--- EXERCISE DESCRIPTION ---
Any image in the records should be left out; output everything else exactly.

--- GIVEN DATA ---

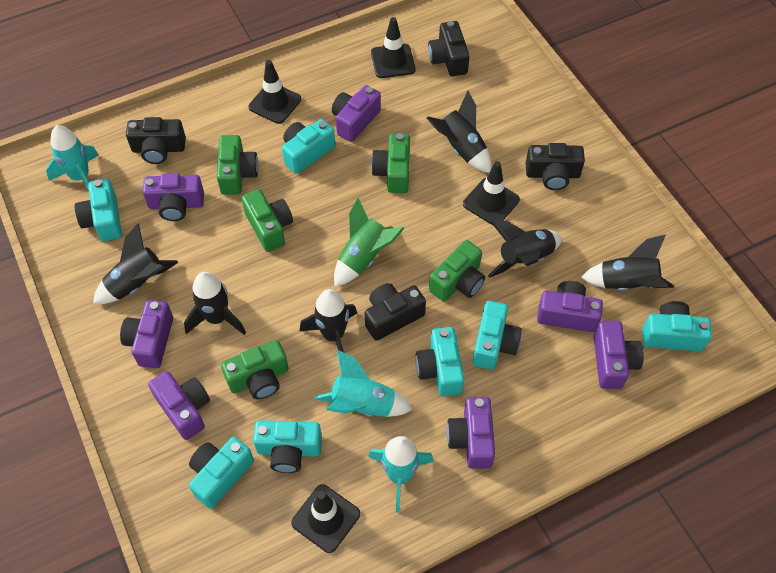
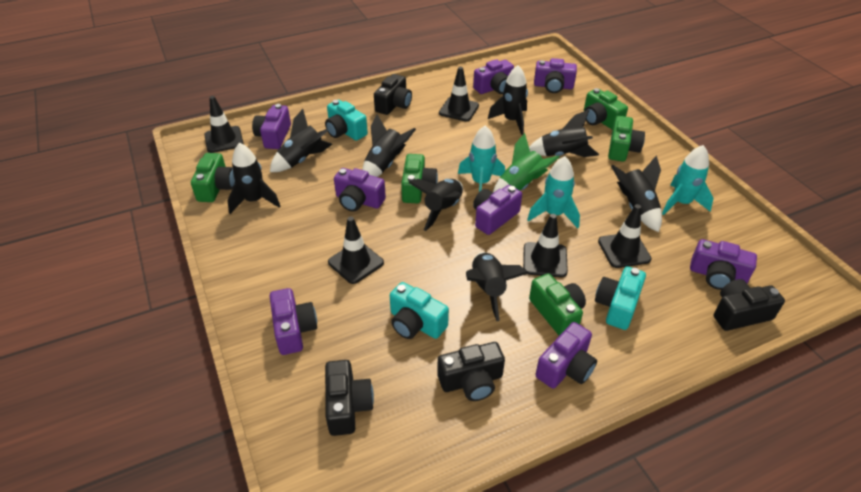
black rocket: 6 -> 8
black traffic cone: 4 -> 5
purple camera: 7 -> 8
turquoise camera: 7 -> 3

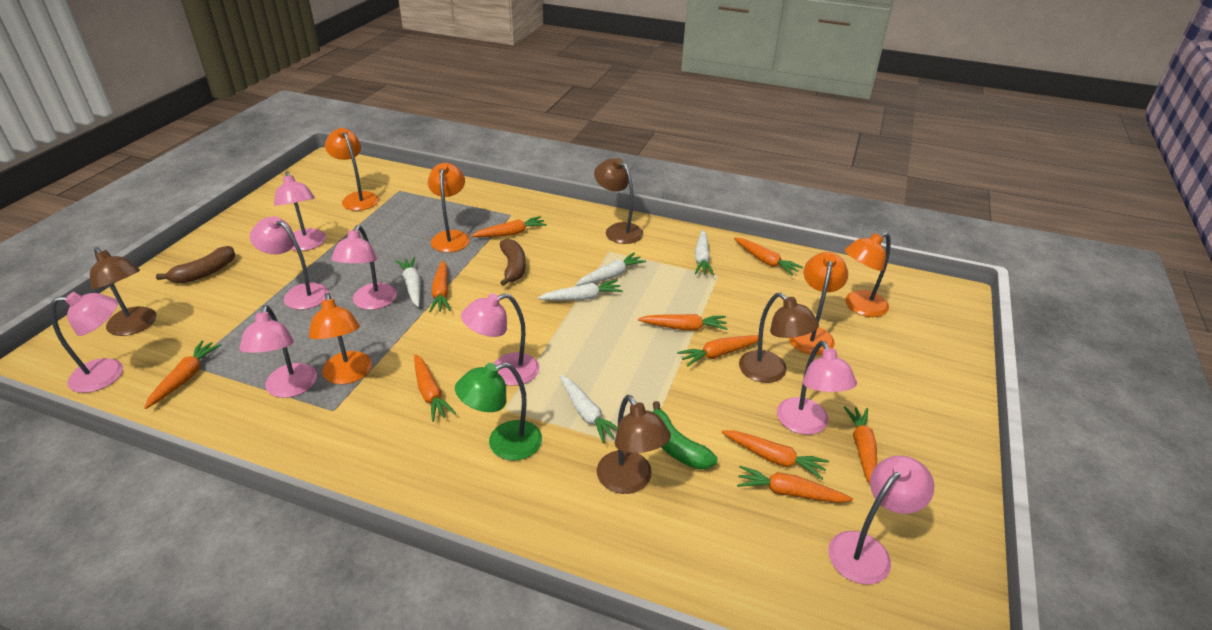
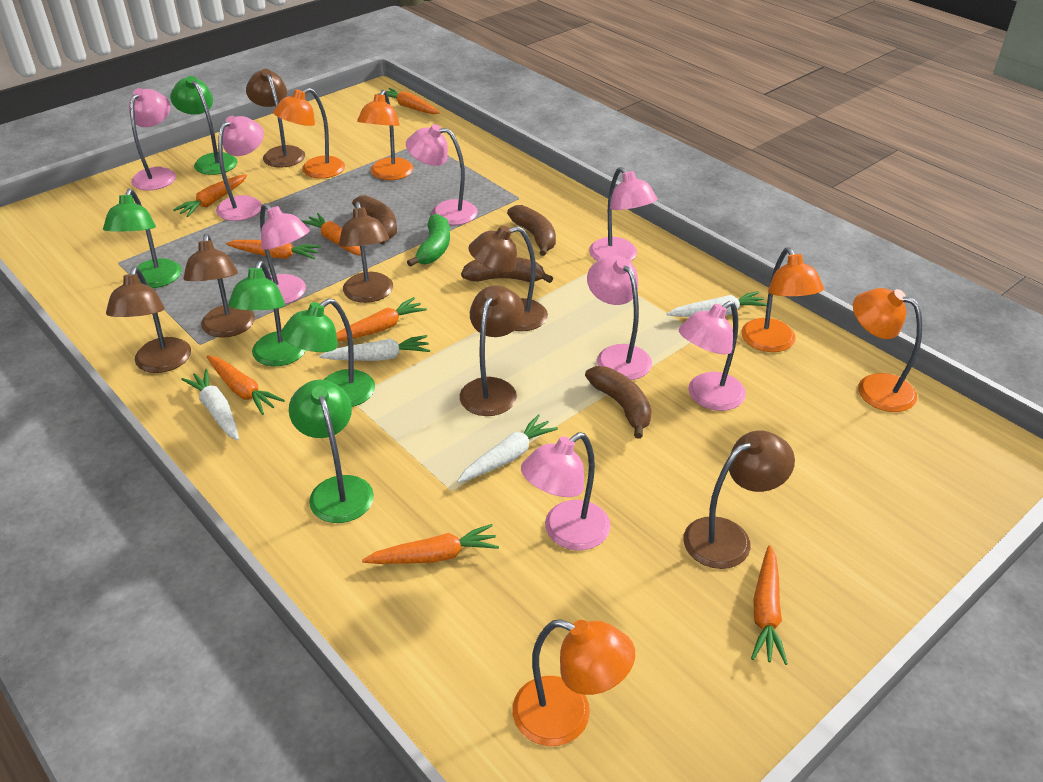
brown banana: 2 -> 4
brown lamp: 4 -> 7
green lamp: 1 -> 5
orange carrot: 10 -> 8
white carrot: 5 -> 4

--- OUTPUT OF THE EXERCISE ---
black rocket: 6 -> 8
black traffic cone: 4 -> 5
purple camera: 7 -> 8
turquoise camera: 7 -> 3

brown banana: 2 -> 4
brown lamp: 4 -> 7
green lamp: 1 -> 5
orange carrot: 10 -> 8
white carrot: 5 -> 4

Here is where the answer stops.